» **Exercise requirements**:
When a line of the records contains "LEDK", copy it.

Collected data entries
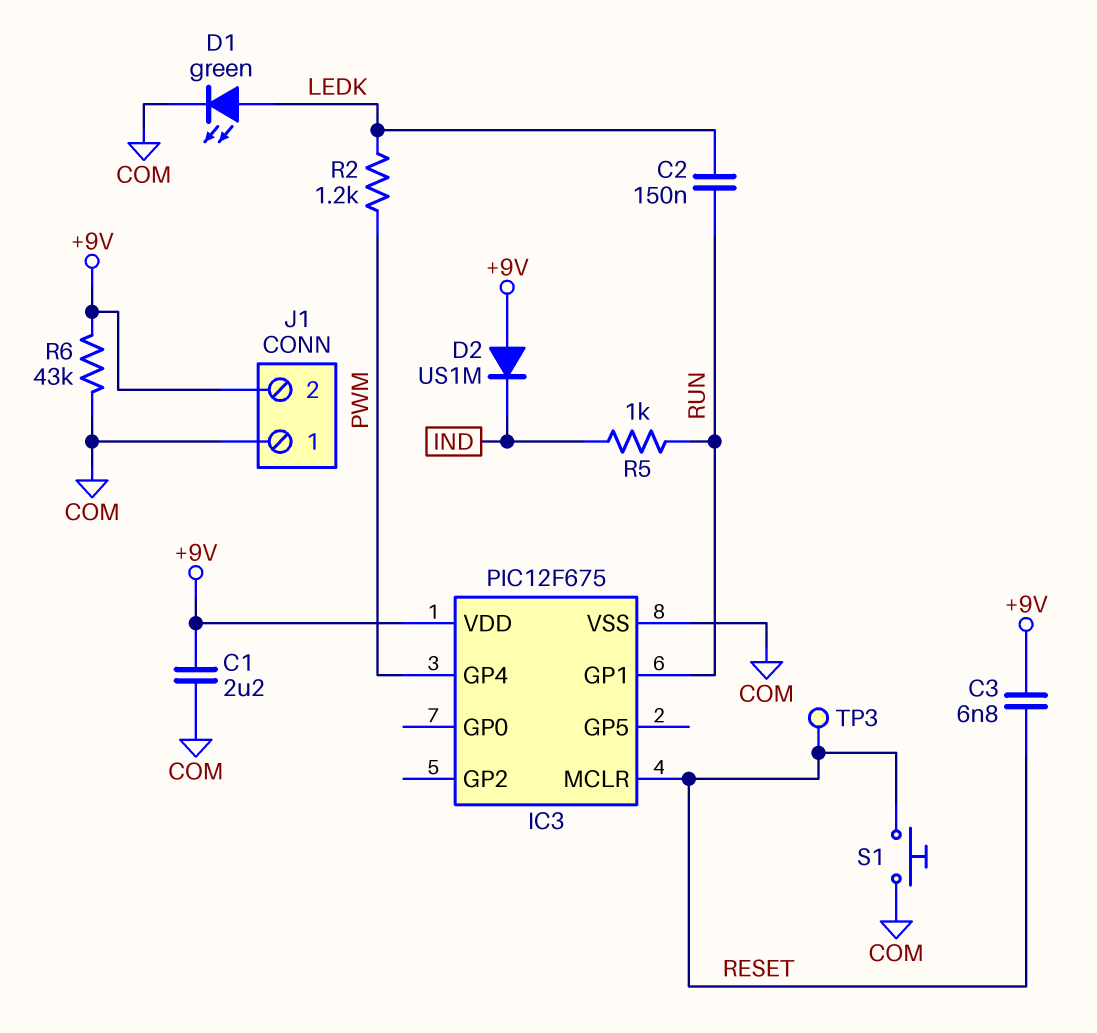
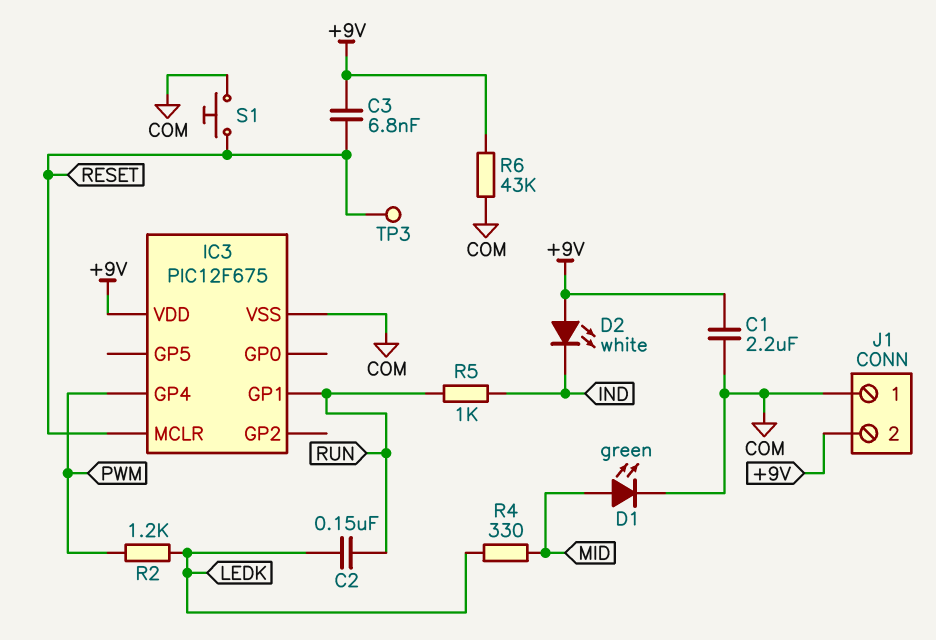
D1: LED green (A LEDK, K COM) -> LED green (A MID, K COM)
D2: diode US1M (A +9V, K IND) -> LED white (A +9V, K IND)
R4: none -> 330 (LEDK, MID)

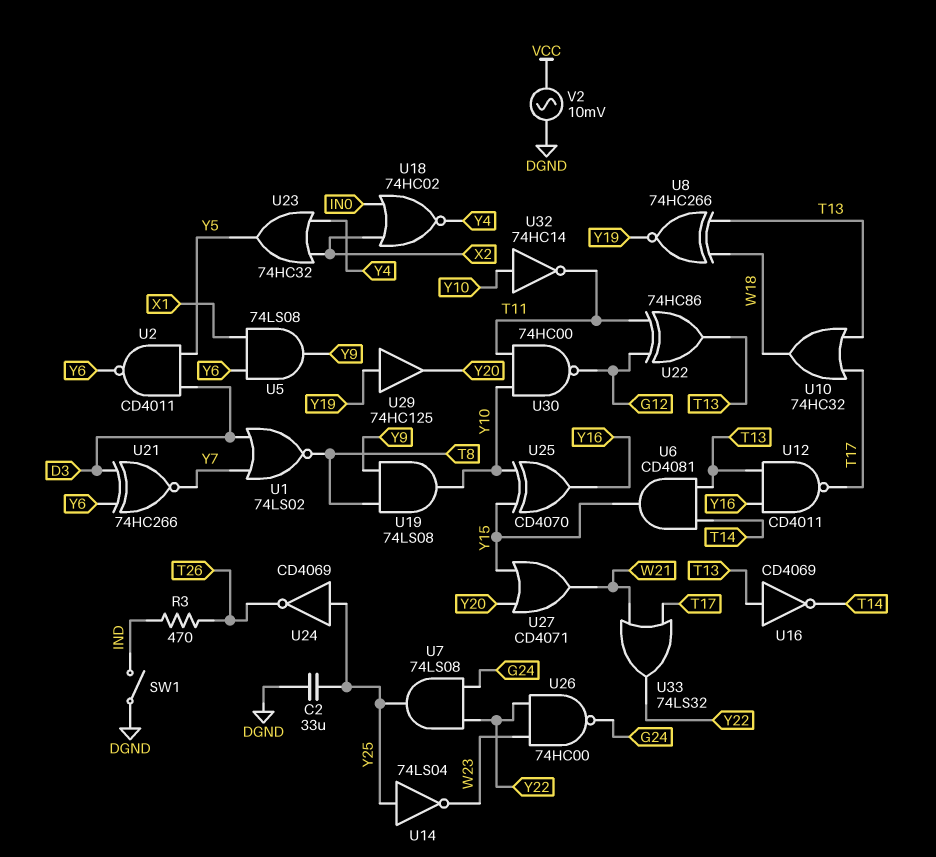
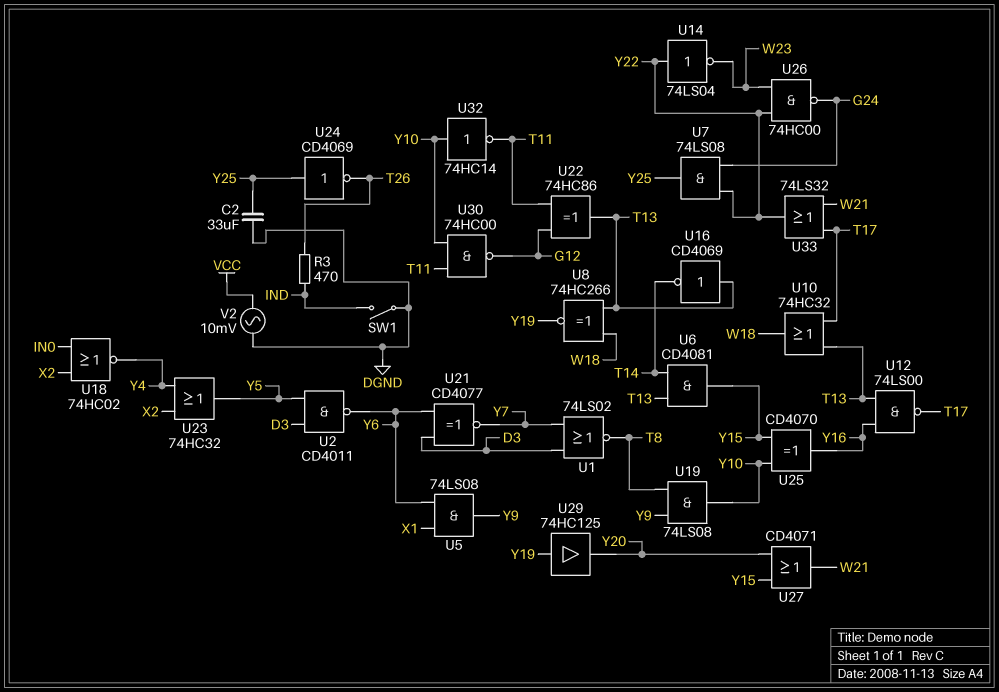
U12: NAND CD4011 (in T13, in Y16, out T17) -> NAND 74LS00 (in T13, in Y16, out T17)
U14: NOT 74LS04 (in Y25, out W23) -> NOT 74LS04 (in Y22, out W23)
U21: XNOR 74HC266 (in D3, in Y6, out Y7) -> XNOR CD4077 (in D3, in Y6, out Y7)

» **Output of the exercise**:
D1: LED green (A LEDK, K COM) -> LED green (A MID, K COM)
R4: none -> 330 (LEDK, MID)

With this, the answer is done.